[Scene edit records]
^^^^^^^^

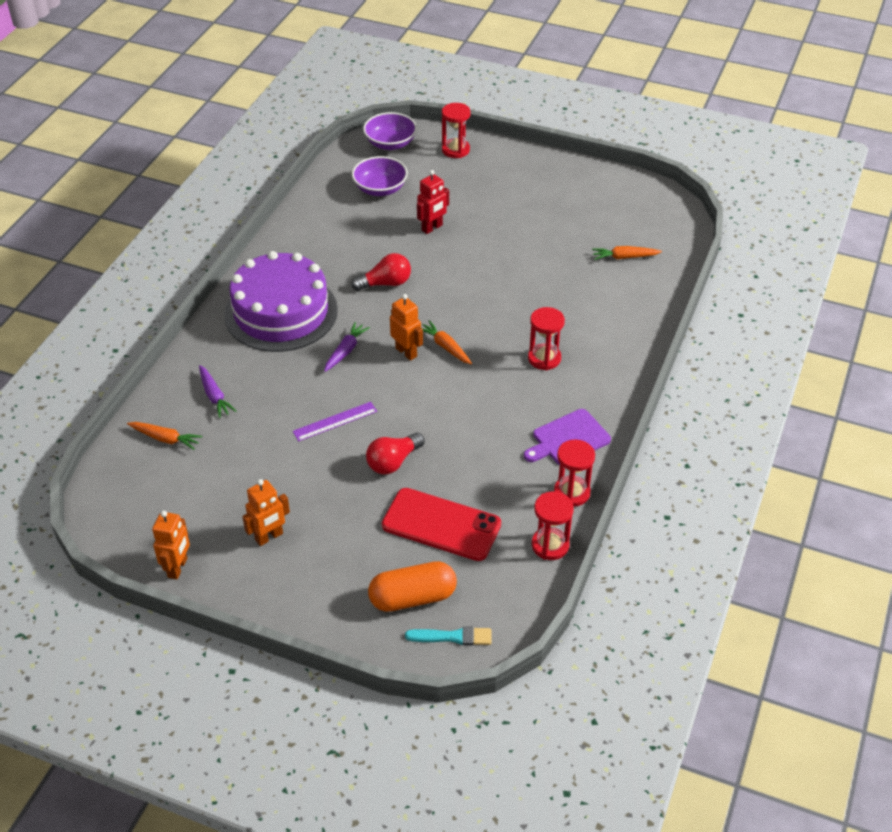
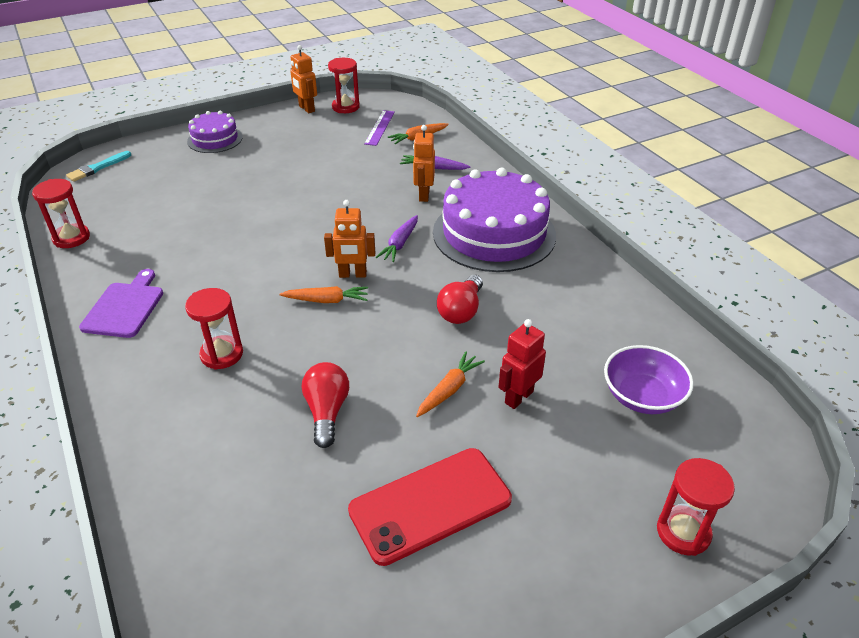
camera: 130 degrees right, 5 degrees down
(269, 537) = (277, 141): orange robot -> orange robot (423, 195)
(312, 591) = (215, 139): none -> purple cake
(335, 421) = (331, 204): purple ruler -> purple ruler (379, 127)
(345, 351) = (400, 244): purple carrot -> purple carrot turned 45 degrees clockwise
(390, 143) = (751, 466): purple bowl -> none
(393, 462) = (254, 211): red light bulb -> red light bulb (327, 411)
(412, 597) = (146, 167): orange capsule -> none
(432, 228) = (518, 397): red robot -> red robot turned 45 degrees clockwise
(441, 524) = (171, 203): red phone -> red phone (430, 505)
(572, 493) = (84, 275): red hourglass -> red hourglass (345, 107)
(624, 257) = (258, 552): orange carrot -> orange carrot (449, 389)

^^^^^^^^

**Task prompt:**
The job here is to find each line above with the word "turned" and copy it.

**Result of this task:**
(345, 351) = (400, 244): purple carrot -> purple carrot turned 45 degrees clockwise
(432, 228) = (518, 397): red robot -> red robot turned 45 degrees clockwise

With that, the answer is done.